RECORD SET
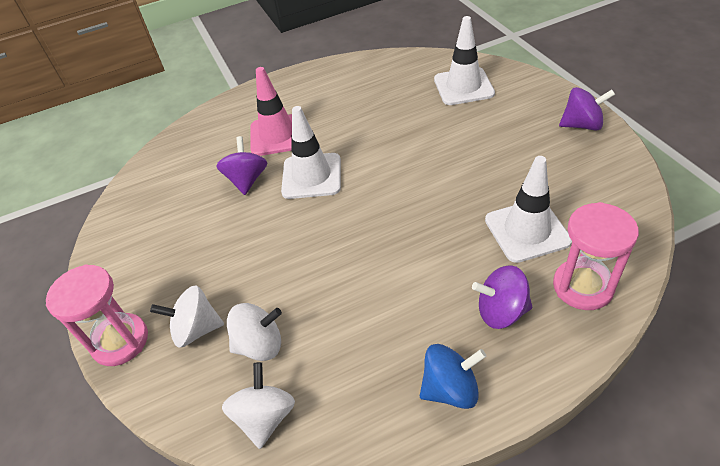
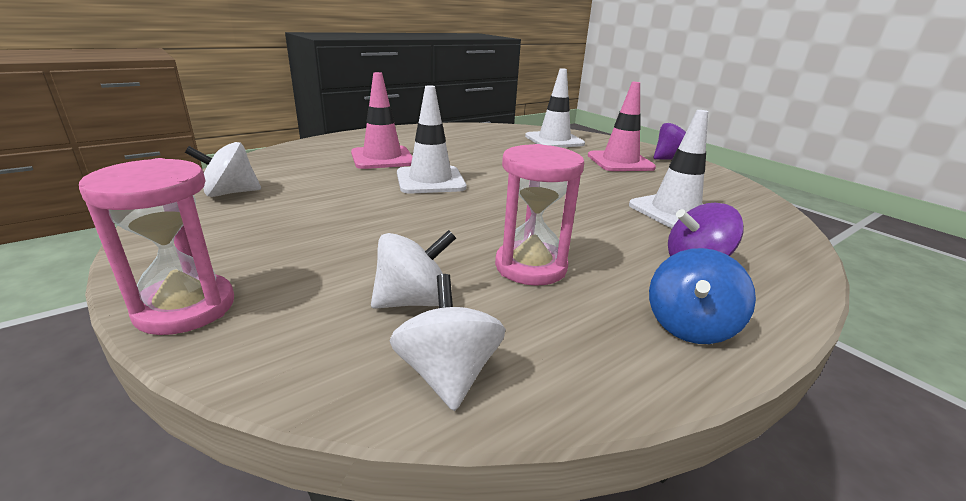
camera: 20 degrees left, 20 degrees down
(196, 329) = (312, 291): white spinning top -> white spinning top (230, 193)
(247, 180) = (355, 182): purple spinning top -> none
(450, 388) = (689, 326): blue spinning top -> blue spinning top turned 150 degrees clockwise
(518, 133) = (620, 162): none -> pink traffic cone
(582, 286) = (760, 244): pink hourglass -> pink hourglass (530, 267)

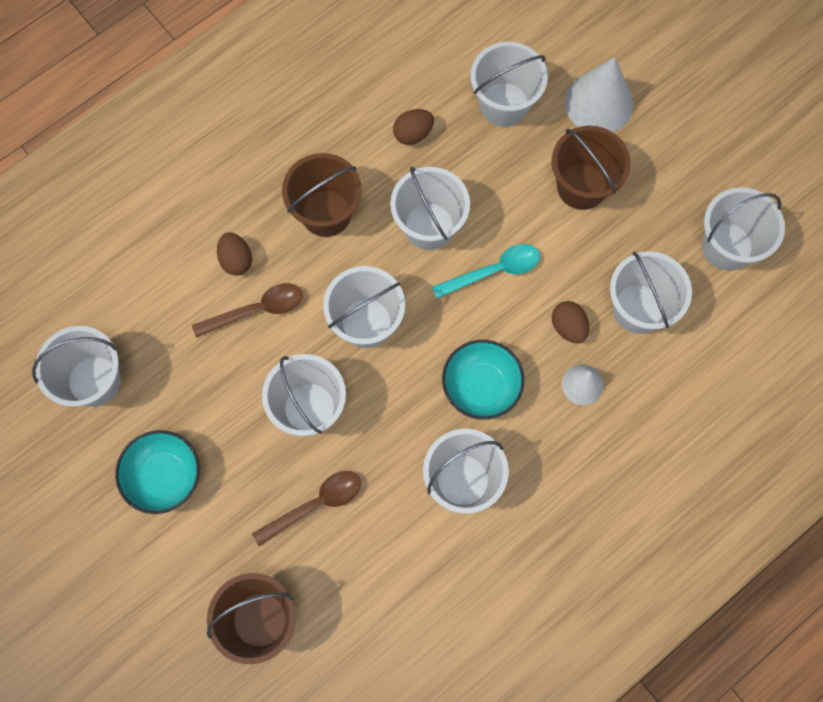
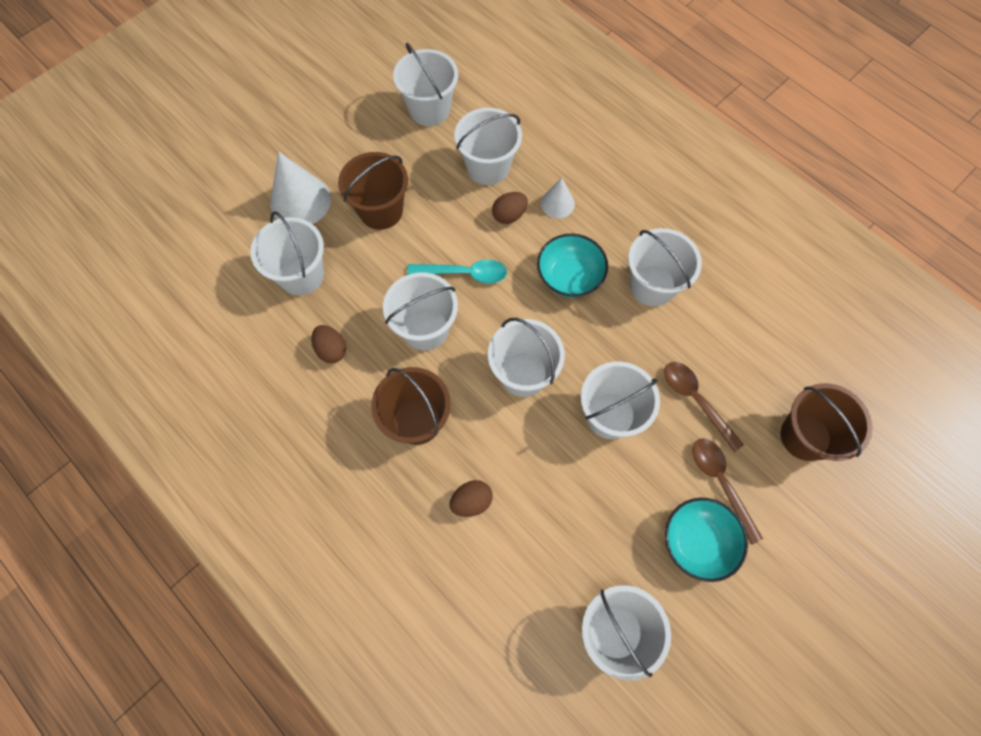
camera: 95 degrees left, 5 degrees down
(256, 310) = (521, 475): brown spoon -> brown spoon (721, 483)
(494, 271) = (464, 273): turquoise spoon -> turquoise spoon turned 120 degrees clockwise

INSTRUCTIONS TO FOLLOW
Only lines containing the word "none" matter here: count them in the entries and give the number, nothing else.

TASK OUTPUT
2